## WHAT THE TASK ASKS
The word to look for is "light". Report every line of the entries below that has it.

Object state comparisons:
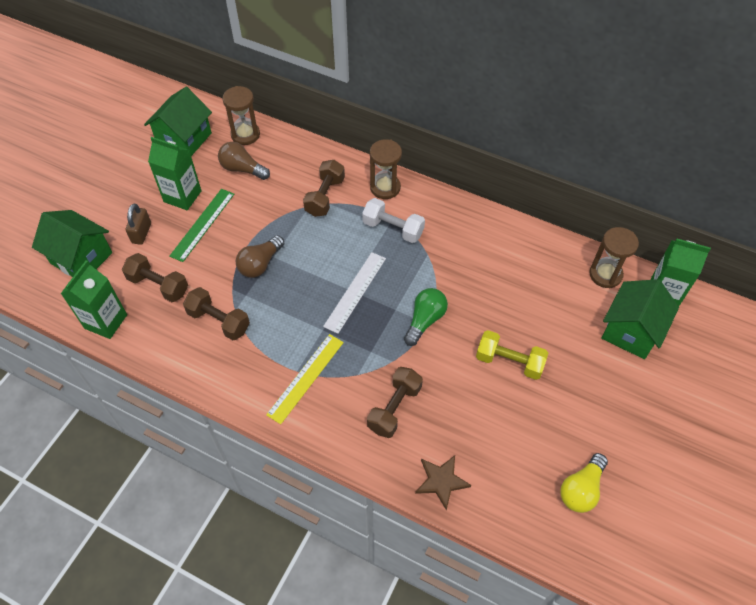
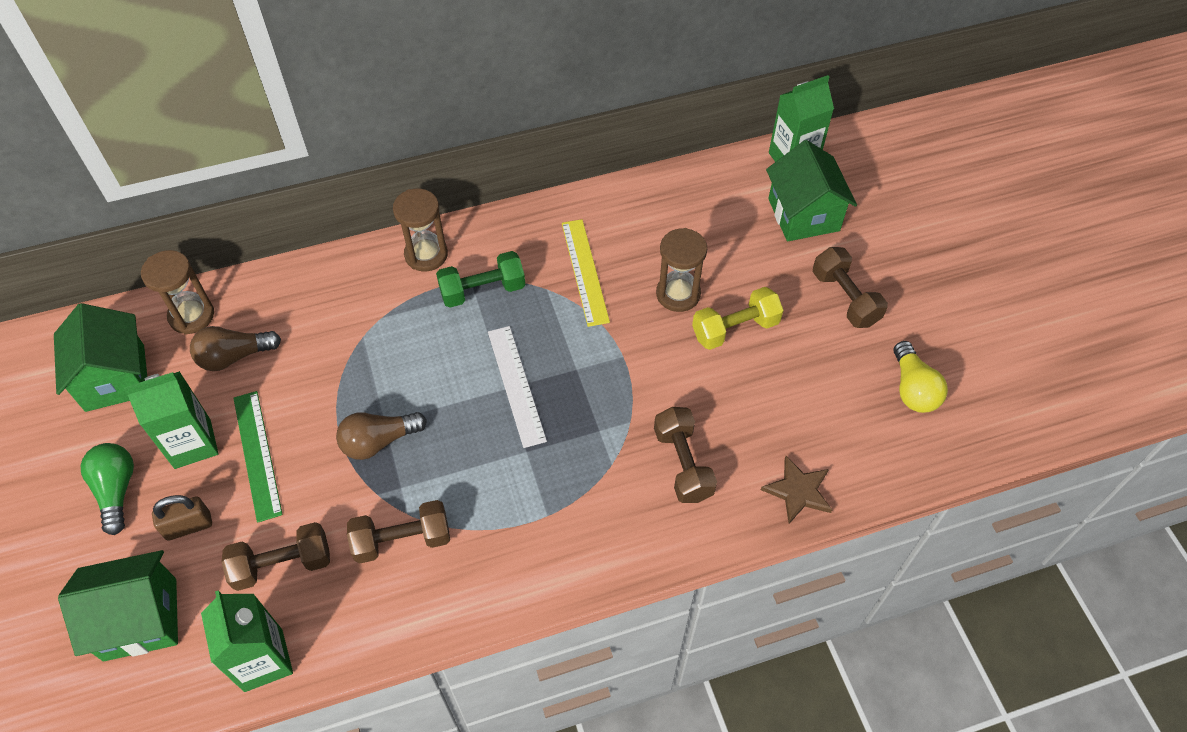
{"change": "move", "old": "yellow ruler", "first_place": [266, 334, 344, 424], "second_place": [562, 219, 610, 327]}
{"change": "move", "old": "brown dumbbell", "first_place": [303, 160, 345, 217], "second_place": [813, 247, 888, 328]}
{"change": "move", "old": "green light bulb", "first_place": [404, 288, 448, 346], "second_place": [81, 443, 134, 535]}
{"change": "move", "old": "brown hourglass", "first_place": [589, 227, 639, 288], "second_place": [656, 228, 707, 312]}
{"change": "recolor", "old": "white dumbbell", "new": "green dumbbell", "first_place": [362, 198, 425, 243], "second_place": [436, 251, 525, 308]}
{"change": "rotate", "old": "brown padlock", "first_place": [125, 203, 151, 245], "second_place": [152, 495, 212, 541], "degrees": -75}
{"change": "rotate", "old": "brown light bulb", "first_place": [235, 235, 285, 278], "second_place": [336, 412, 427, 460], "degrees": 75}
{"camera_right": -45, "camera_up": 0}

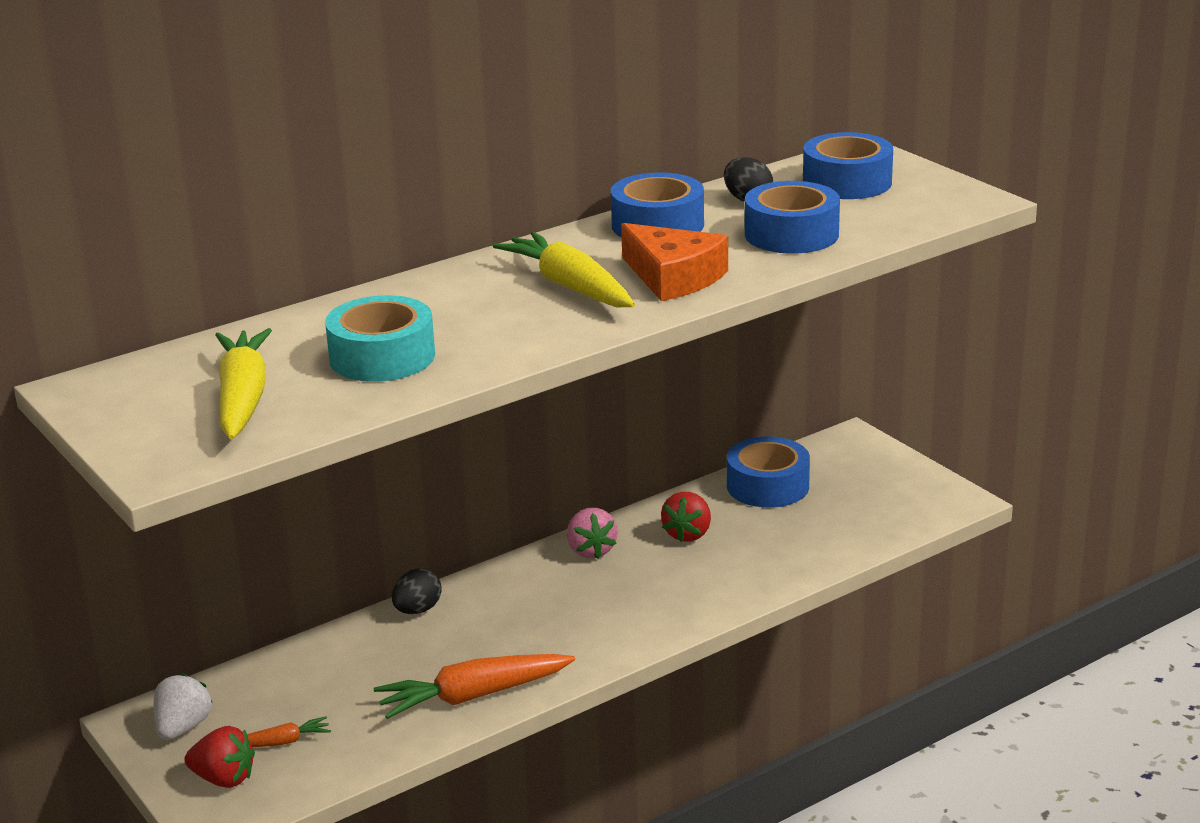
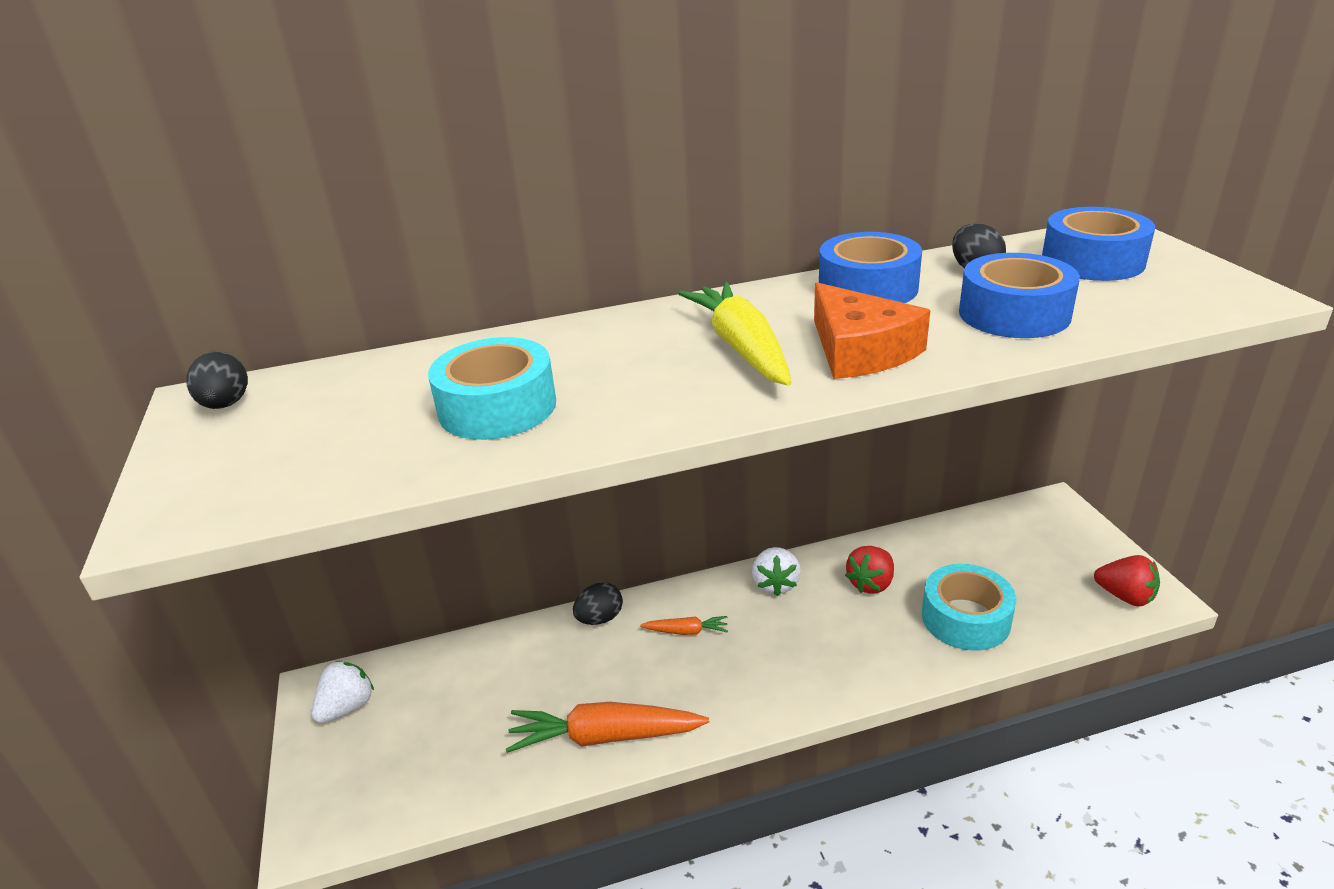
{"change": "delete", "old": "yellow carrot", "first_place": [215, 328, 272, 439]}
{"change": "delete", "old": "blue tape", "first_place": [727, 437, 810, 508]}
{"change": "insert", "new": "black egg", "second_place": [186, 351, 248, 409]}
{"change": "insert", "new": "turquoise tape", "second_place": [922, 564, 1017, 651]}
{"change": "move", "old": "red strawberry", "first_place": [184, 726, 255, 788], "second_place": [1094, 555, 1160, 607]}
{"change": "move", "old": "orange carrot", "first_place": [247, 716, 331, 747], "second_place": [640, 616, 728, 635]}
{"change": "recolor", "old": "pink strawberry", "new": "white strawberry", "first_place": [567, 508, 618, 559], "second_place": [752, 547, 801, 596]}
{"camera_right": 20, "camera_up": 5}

* * *

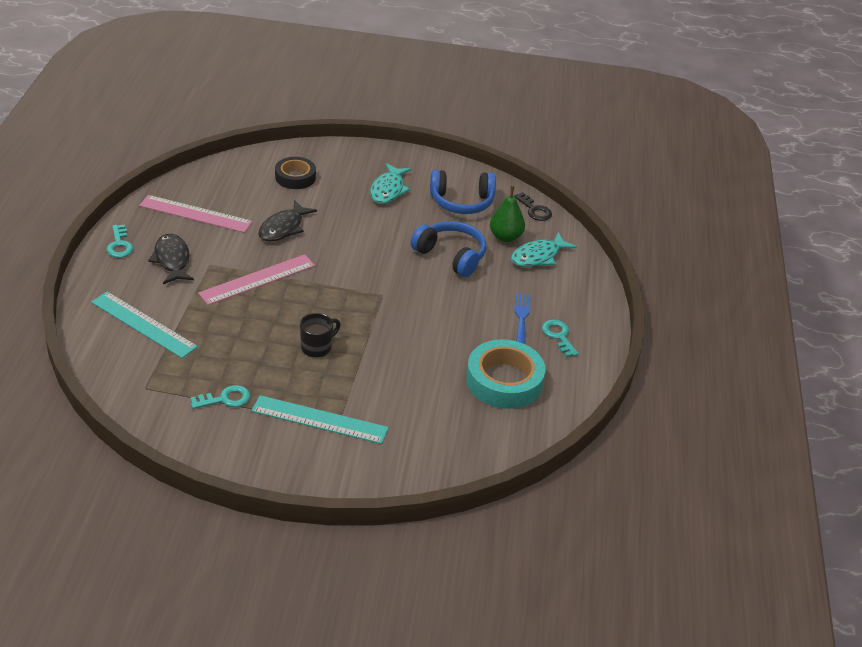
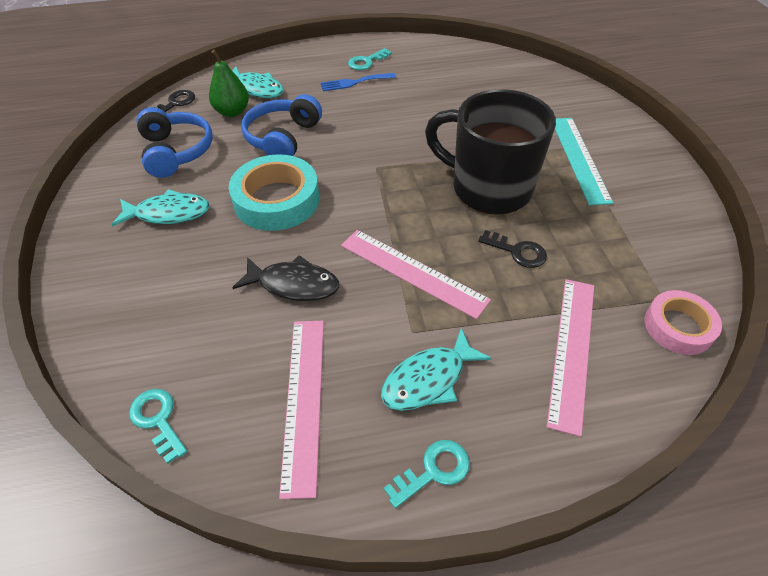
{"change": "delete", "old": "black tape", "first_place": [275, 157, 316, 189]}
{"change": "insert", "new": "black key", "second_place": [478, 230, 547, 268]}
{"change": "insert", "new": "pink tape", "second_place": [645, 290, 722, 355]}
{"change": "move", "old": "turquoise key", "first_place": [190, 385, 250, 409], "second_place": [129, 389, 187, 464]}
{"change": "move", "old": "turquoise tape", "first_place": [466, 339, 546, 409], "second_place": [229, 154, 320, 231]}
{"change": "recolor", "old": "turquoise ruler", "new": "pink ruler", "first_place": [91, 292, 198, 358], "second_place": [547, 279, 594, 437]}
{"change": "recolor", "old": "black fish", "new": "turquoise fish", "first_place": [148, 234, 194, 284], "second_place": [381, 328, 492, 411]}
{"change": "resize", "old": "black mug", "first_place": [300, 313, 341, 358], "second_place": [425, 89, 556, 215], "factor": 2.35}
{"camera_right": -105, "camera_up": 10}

## SOLUTION TO THIS EXERCISE
{"change": "move", "old": "green light bulb", "first_place": [404, 288, 448, 346], "second_place": [81, 443, 134, 535]}
{"change": "rotate", "old": "brown light bulb", "first_place": [235, 235, 285, 278], "second_place": [336, 412, 427, 460], "degrees": 75}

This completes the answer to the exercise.